#### Exercise directions
Among the records below, count the lines where "none" occurs, and report that total alone.
━━━━━ Input ━━━━━
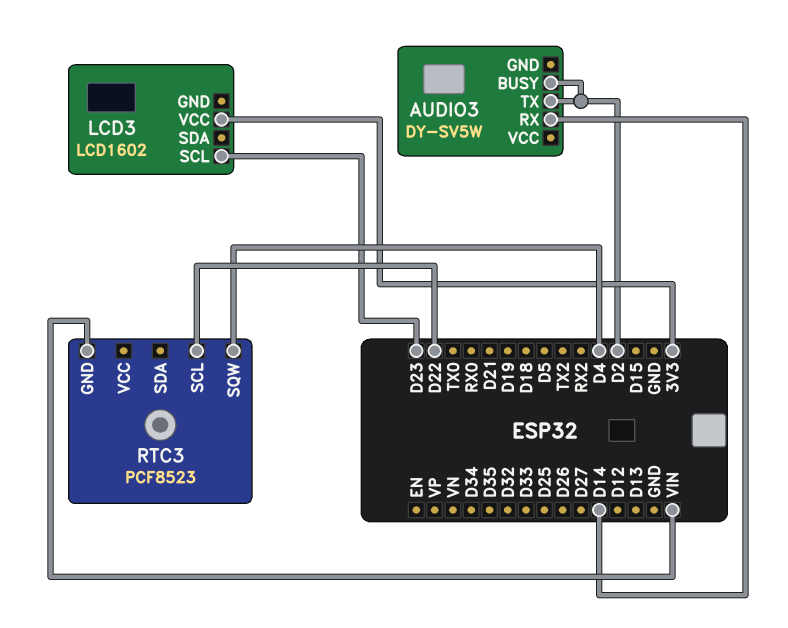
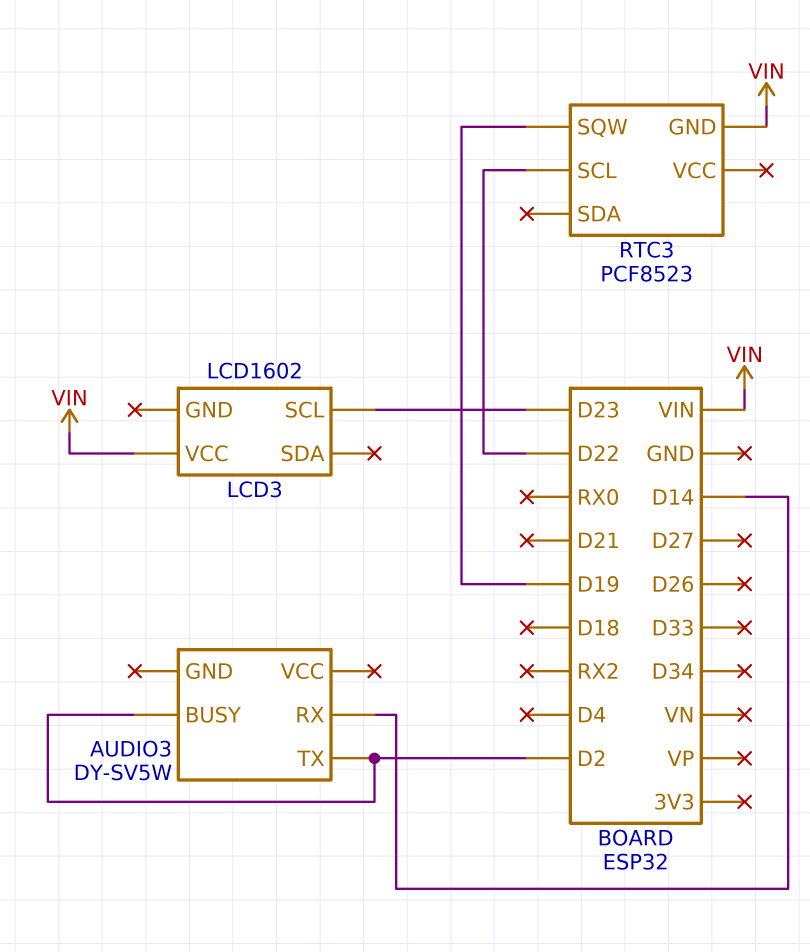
LCD3 pin VCC: 3V3 -> VIN
RTC3 pin SQW: D4 -> D19

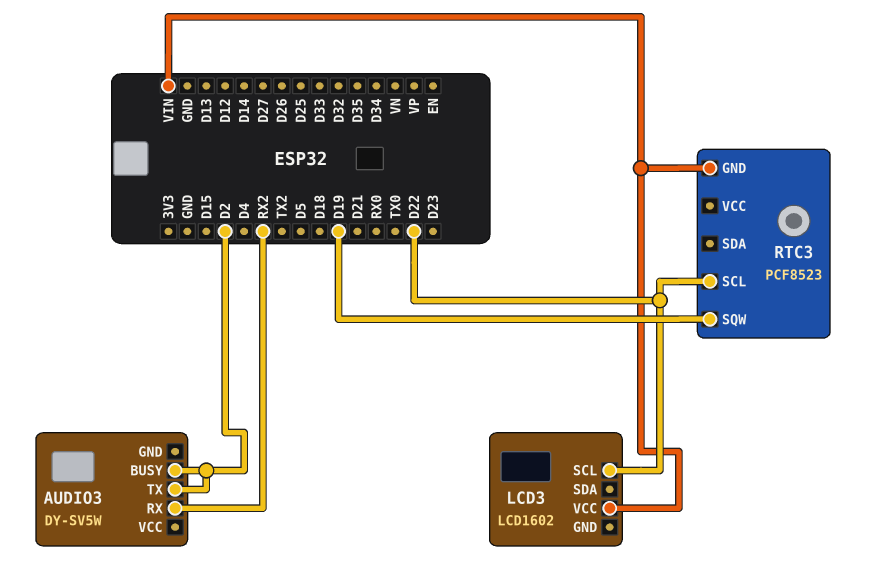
AUDIO3 pin RX: D14 -> RX2
LCD3 pin SCL: D23 -> D22

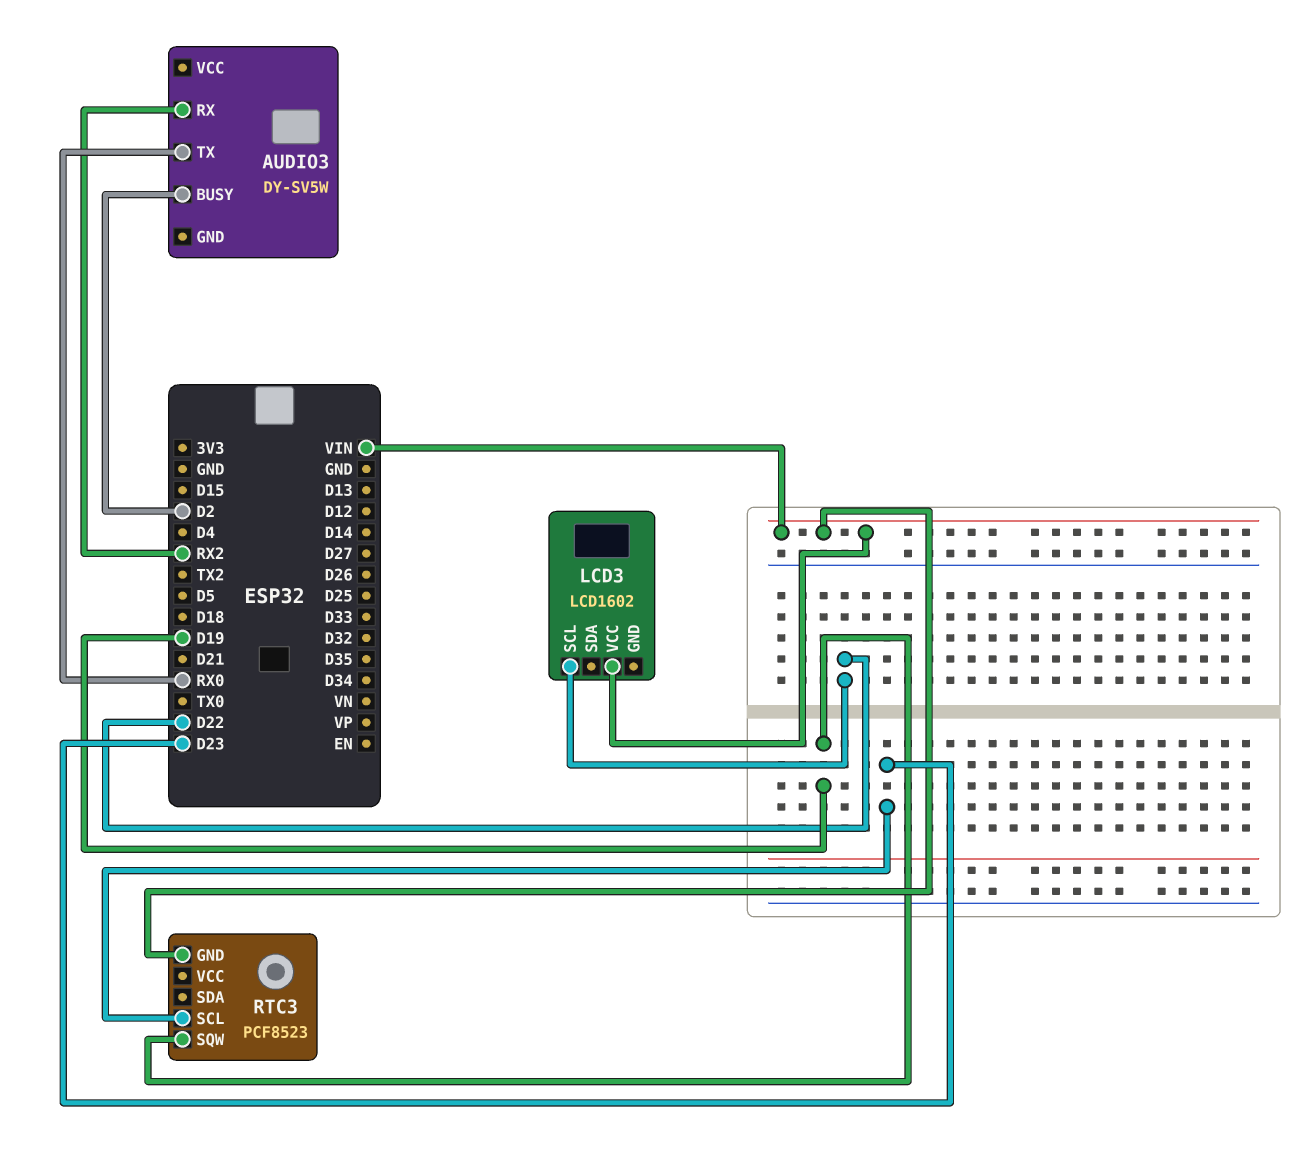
AUDIO3 pin TX: D2 -> RX0
RTC3 pin SCL: D22 -> D23

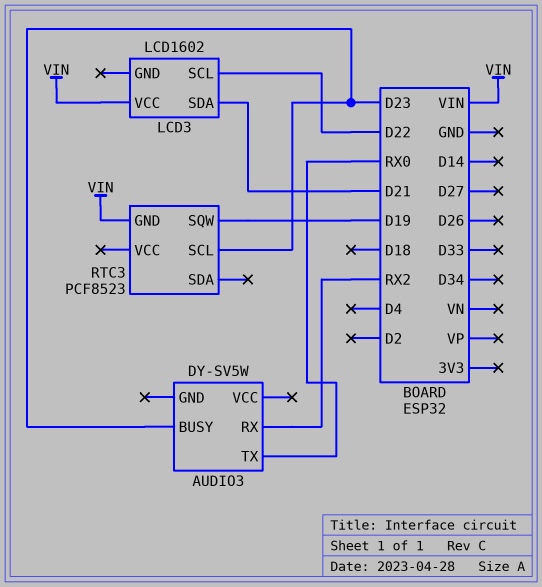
AUDIO3 pin BUSY: D2 -> D23
LCD3 pin SDA: none -> D21

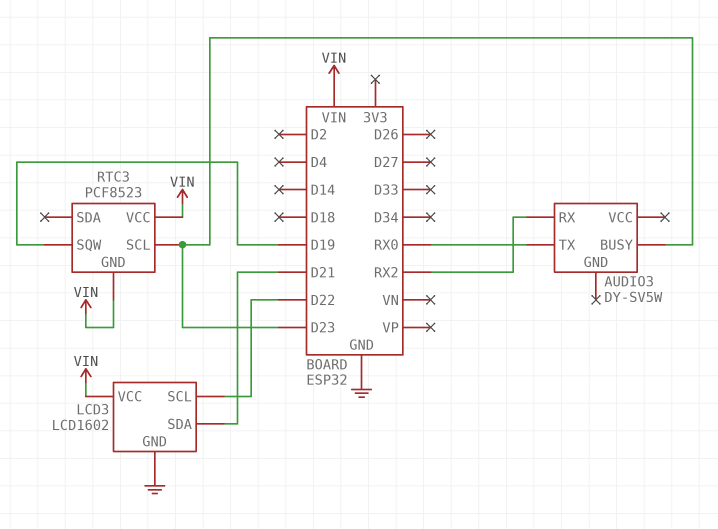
LCD3 pin GND: none -> GND
RTC3 pin VCC: none -> VIN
━━━━━
#### Result of the exercise
3